▶ _Exercise objective_
Which lines of the entries below run from the one holding "second_place: [318, 345]" to the one holding "new: PurpleCup", inclusive? Set down exactly those lines and no others.

▶ _Exercise materials_
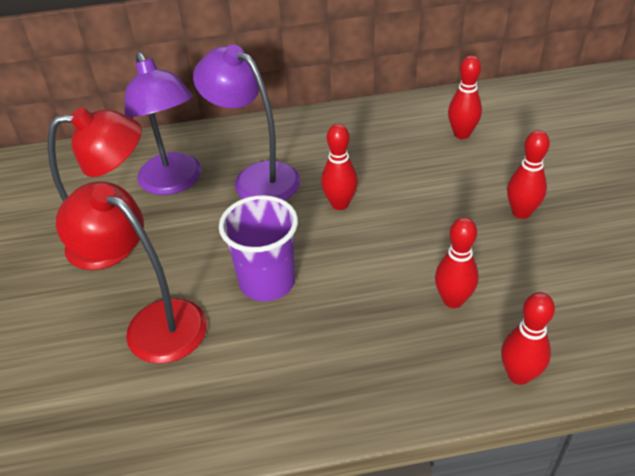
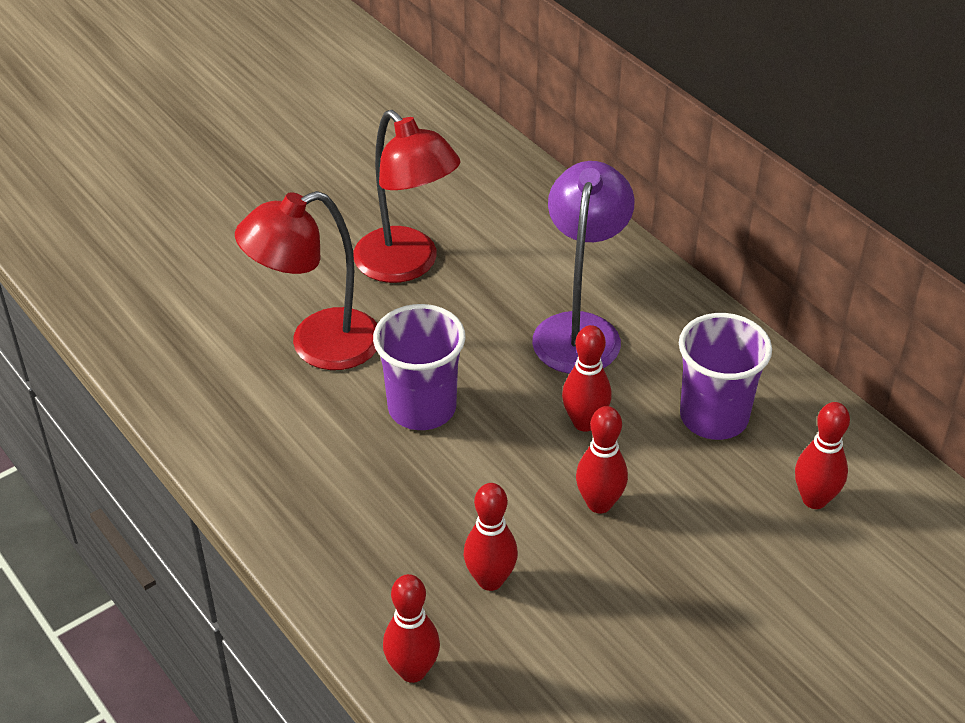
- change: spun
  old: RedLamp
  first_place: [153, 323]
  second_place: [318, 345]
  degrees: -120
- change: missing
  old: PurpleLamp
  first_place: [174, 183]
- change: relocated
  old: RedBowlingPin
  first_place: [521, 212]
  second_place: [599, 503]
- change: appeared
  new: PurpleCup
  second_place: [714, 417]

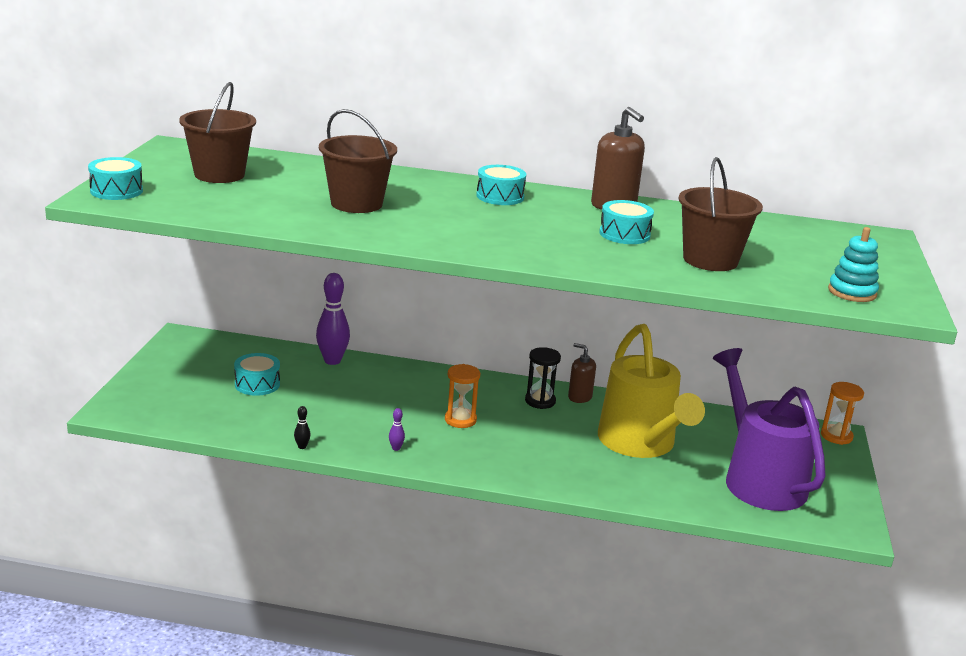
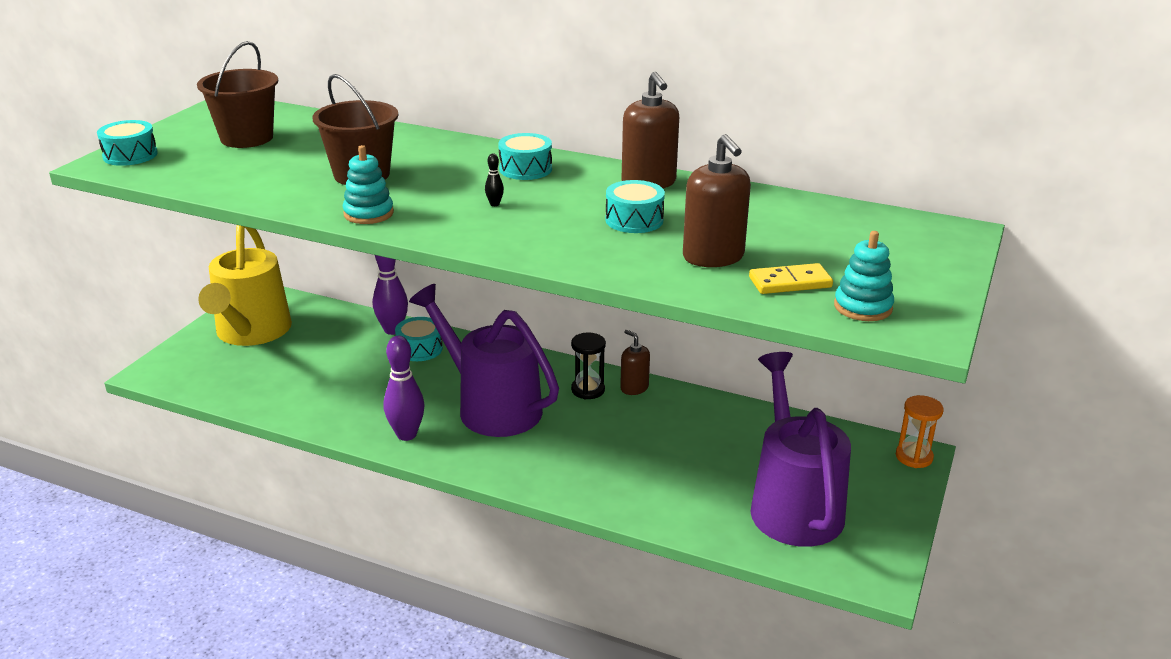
- change: relocated
  old: TurquoiseDrum
  first_place: [257, 384]
  second_place: [419, 349]
- change: relocated
  old: BlackBowlingPin
  first_place: [302, 447]
  second_place: [494, 204]
- change: size
  old: PurpleBowlingPin
  first_place: [396, 448]
  second_place: [406, 434]
  factor: 2.35
- change: exchanged
  old: OrangeHourglass
  new: PurpleWateringCan
  first_place: [460, 420]
  second_place: [490, 406]
- change: relocated
  old: YellowWateringCan
  first_place: [640, 444]
  second_place: [251, 333]
- change: exchanged
  old: BrownBucket
  new: BrownSoapDispenser
  first_place: [710, 260]
  second_place: [713, 257]
- change: appeared
  new: TurquoiseStackingToy
  second_place: [368, 213]
- change: appeared
  new: YellowDomino
  second_place: [790, 282]

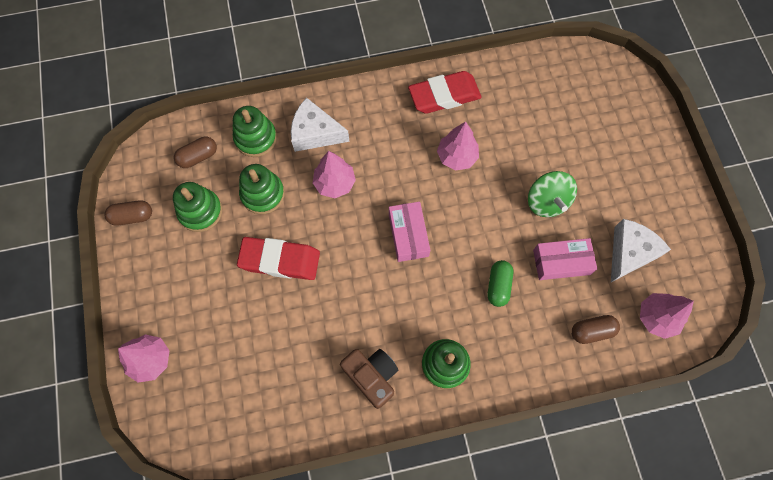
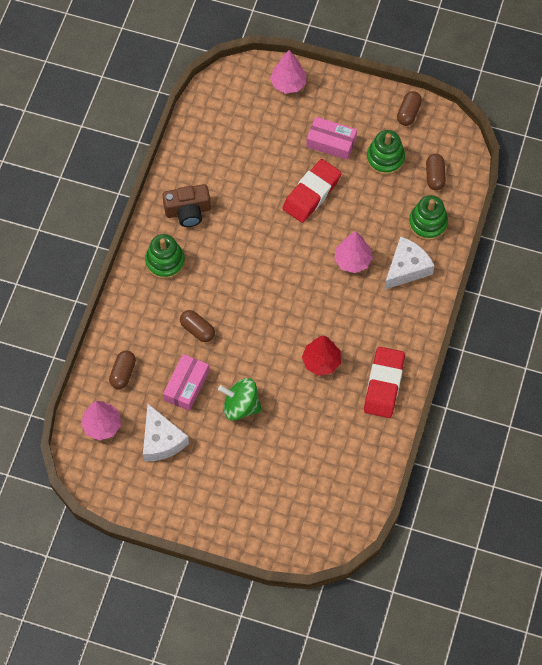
- change: missing
  old: GreenStackingToy
  first_place: [263, 194]
- change: relocated
  old: PinkBox
  first_place: [408, 235]
  second_place: [331, 142]
- change: colour
  old: PinkTree
  new: RedTree
  first_place: [457, 157]
  second_place: [321, 362]
- change: colour
  old: GreenCapsule
  new: BrownCapsule
  first_place: [498, 286]
  second_place: [197, 330]

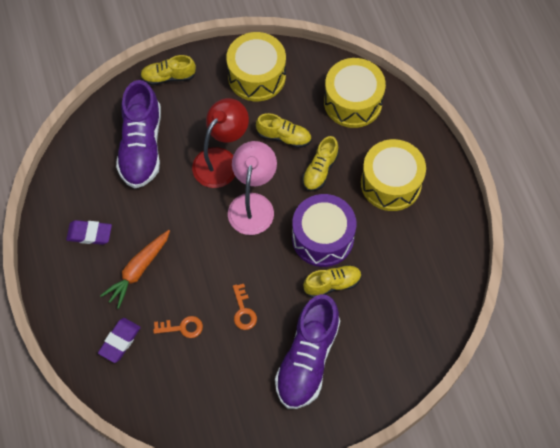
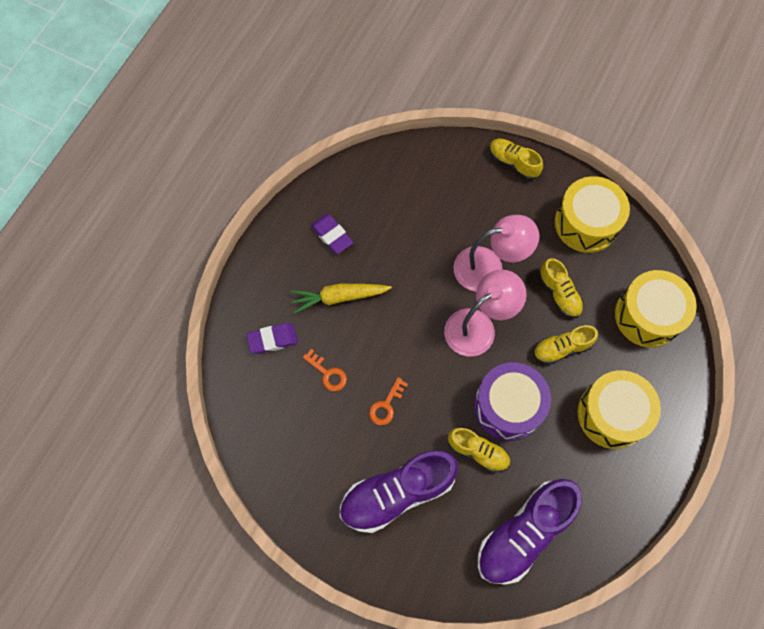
- change: colour
  old: OrangeCarrot
  new: YellowCarrot
  first_place: [138, 270]
  second_place: [339, 297]
- change: relocated
  old: PurpleShoe
  first_place: [141, 146]
  second_place: [524, 533]
- change: colour
  old: RedLamp
  new: PinkLamp
  first_place: [221, 160]
  second_place: [489, 267]

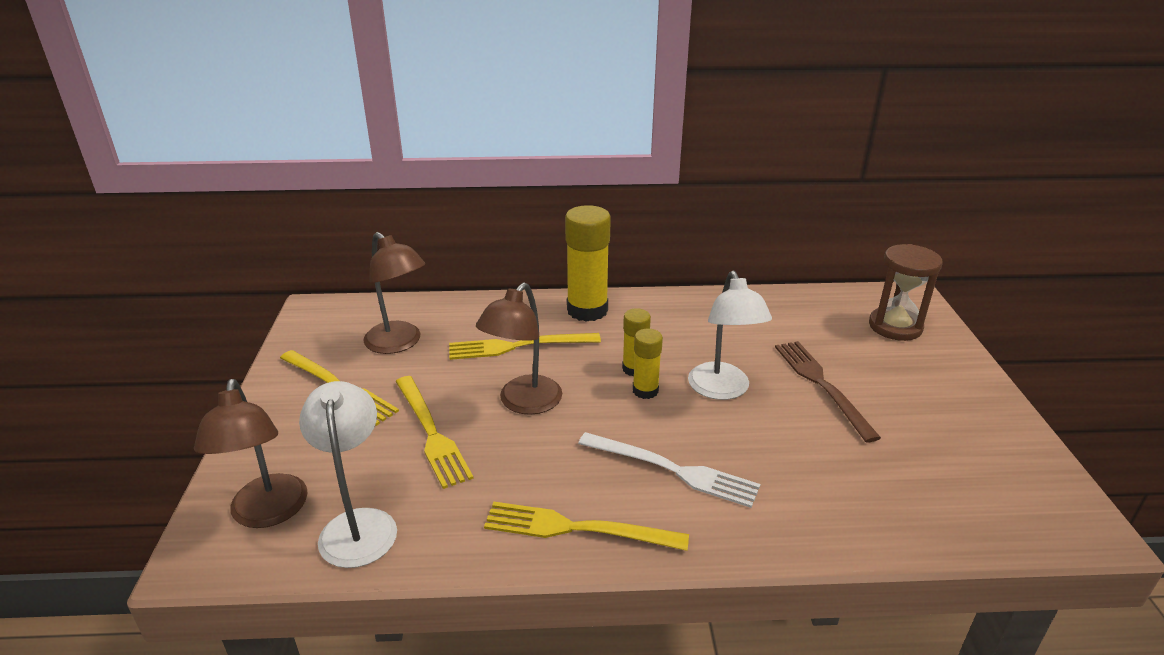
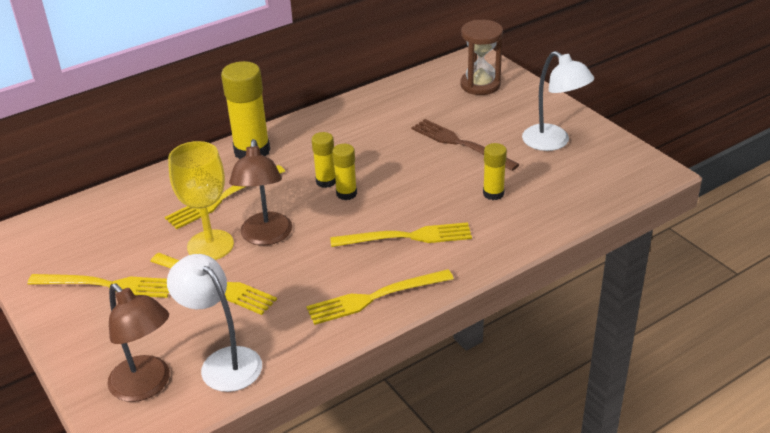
- change: missing
  old: BrownLamp
  first_place: [399, 343]
- change: colour
  old: WhiteFork
  new: YellowFork
  first_place: [672, 470]
  second_place: [406, 237]
- change: relocated
  old: WhiteLamp
  first_place: [722, 390]
  second_place: [553, 142]
- change: appeared
  new: YellowGoblet
  second_place: [210, 245]
- change: appeared
  new: YellowGlueStick
  second_place: [493, 193]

▶ _Solution for this exercise_
  second_place: [318, 345]
  degrees: -120
- change: missing
  old: PurpleLamp
  first_place: [174, 183]
- change: relocated
  old: RedBowlingPin
  first_place: [521, 212]
  second_place: [599, 503]
- change: appeared
  new: PurpleCup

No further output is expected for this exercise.